■ Exercise prompt
What is needed is an exact copy of the lines in the listing below, from the one with "SW4: switch (GND, TX2) -> switch (ADC, GND)" up to and including the one with "V1: AC 120V (CTL, GND) -> AC 120V (GND, MIC)", with no other lines.

■ Available data
* * * *

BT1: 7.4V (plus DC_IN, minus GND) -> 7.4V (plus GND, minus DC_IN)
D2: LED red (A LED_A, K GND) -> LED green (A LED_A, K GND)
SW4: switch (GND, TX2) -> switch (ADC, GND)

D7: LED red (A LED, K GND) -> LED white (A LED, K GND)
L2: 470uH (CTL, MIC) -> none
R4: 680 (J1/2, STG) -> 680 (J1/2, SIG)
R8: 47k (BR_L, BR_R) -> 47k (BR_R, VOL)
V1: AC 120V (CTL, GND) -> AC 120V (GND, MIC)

* * * *

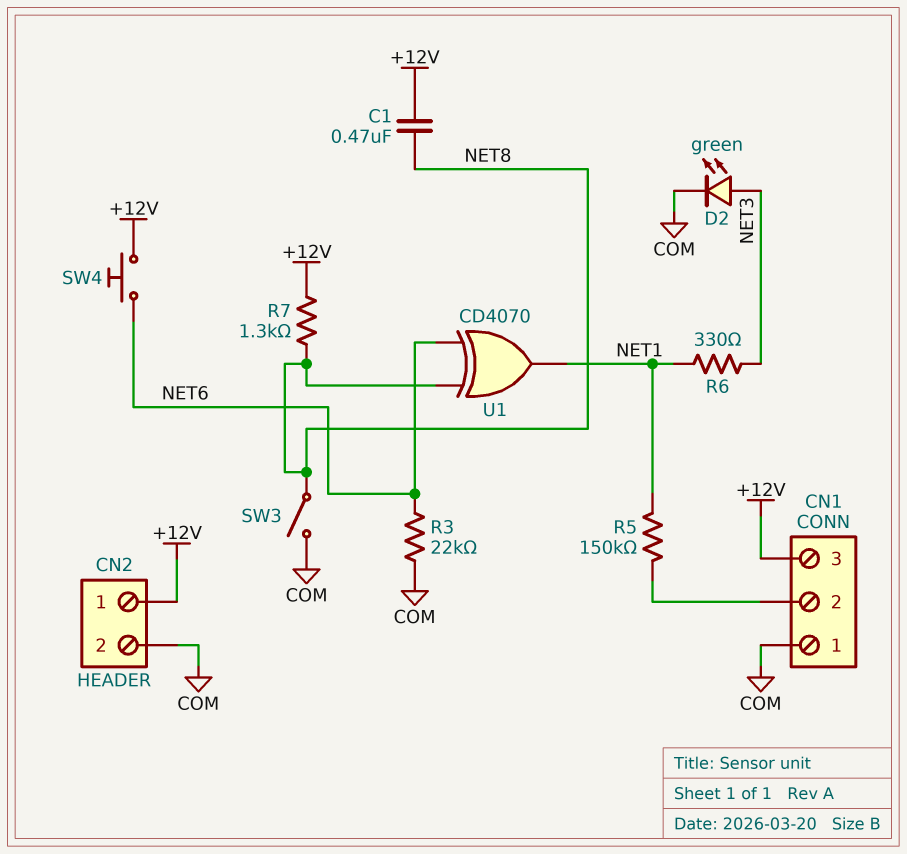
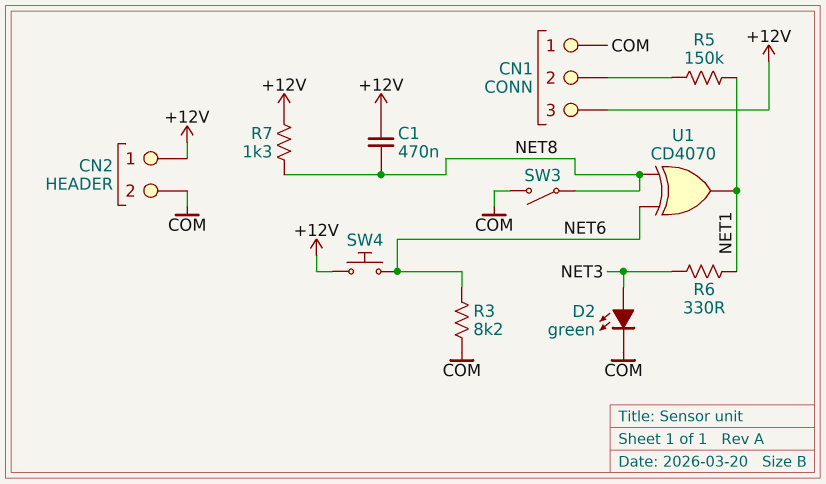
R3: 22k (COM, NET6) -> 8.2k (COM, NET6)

* * * *

■ Output
SW4: switch (GND, TX2) -> switch (ADC, GND)

D7: LED red (A LED, K GND) -> LED white (A LED, K GND)
L2: 470uH (CTL, MIC) -> none
R4: 680 (J1/2, STG) -> 680 (J1/2, SIG)
R8: 47k (BR_L, BR_R) -> 47k (BR_R, VOL)
V1: AC 120V (CTL, GND) -> AC 120V (GND, MIC)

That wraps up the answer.